## Aim
Reproduce the rows below word for word, leaving out the pictures.

"""

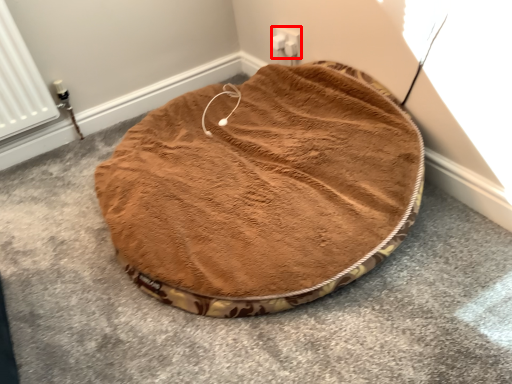
Question: Where is electric outlet (annotated by the red box) located in relation to dog bed in the image?

Choices:
 (A) left
 (B) right

Answer: (B)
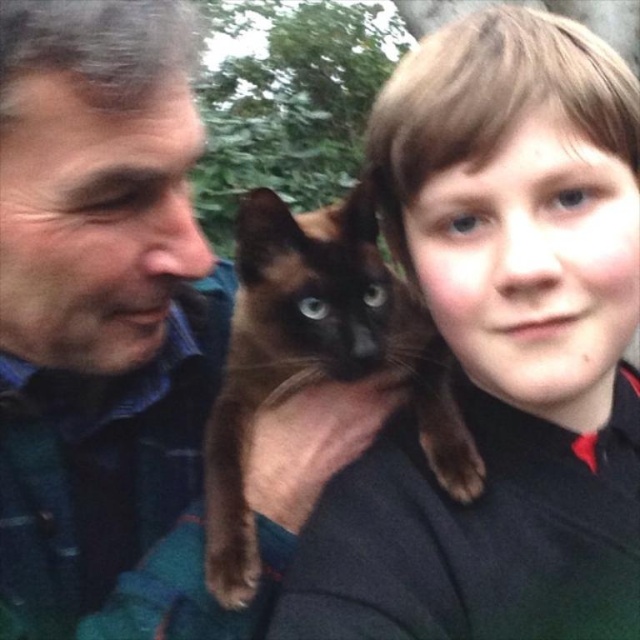
Can you confirm if brown fur cat at upper center is shorter than brown fur cat at center?

No, brown fur cat at upper center is not shorter than brown fur cat at center.

Does brown fur cat at upper center lie behind brown fur cat at center?

No, brown fur cat at upper center is closer to the viewer.

This screenshot has width=640, height=640. What are the coordinates of `brown fur cat at upper center` in the screenshot? It's located at (500, 349).

Image resolution: width=640 pixels, height=640 pixels. Find the location of `brown fur cat at upper center`. brown fur cat at upper center is located at coordinates (500, 349).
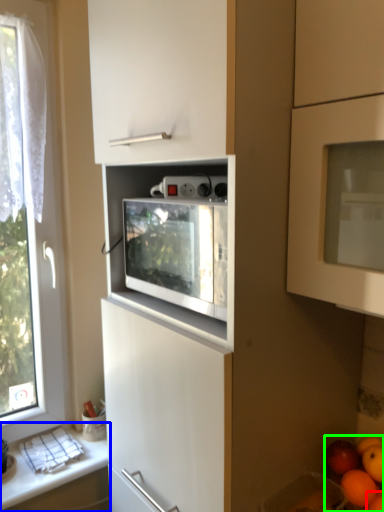
Question: Which object is the closest to the orange (highlighted by a red box)? Choose among these: countertop (highlighted by a blue box) or fruit (highlighted by a green box).

Choices:
 (A) countertop
 (B) fruit

Answer: (B)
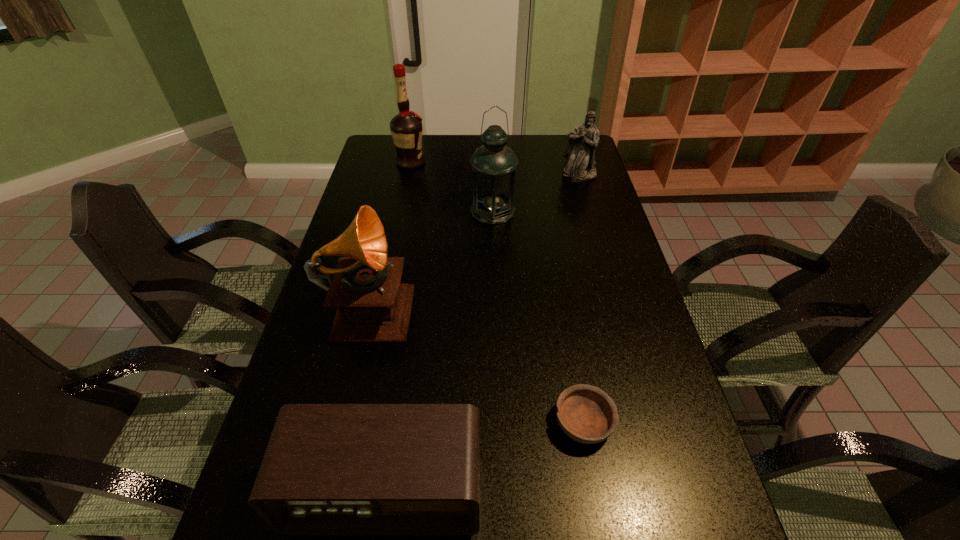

"""

## Task result
Question: Where is electric outlet (annotated by the red box) located in relation to dog bed in the image?

Choices:
 (A) left
 (B) right

Answer: (B)
Can you confirm if brown fur cat at upper center is shorter than brown fur cat at center?

No, brown fur cat at upper center is not shorter than brown fur cat at center.

Does brown fur cat at upper center lie behind brown fur cat at center?

No, brown fur cat at upper center is closer to the viewer.

This screenshot has width=640, height=640. What are the coordinates of `brown fur cat at upper center` in the screenshot? It's located at (500, 349).

Image resolution: width=640 pixels, height=640 pixels. Find the location of `brown fur cat at upper center`. brown fur cat at upper center is located at coordinates (500, 349).
Question: Which object is the closest to the orange (highlighted by a red box)? Choose among these: countertop (highlighted by a blue box) or fruit (highlighted by a green box).

Choices:
 (A) countertop
 (B) fruit

Answer: (B)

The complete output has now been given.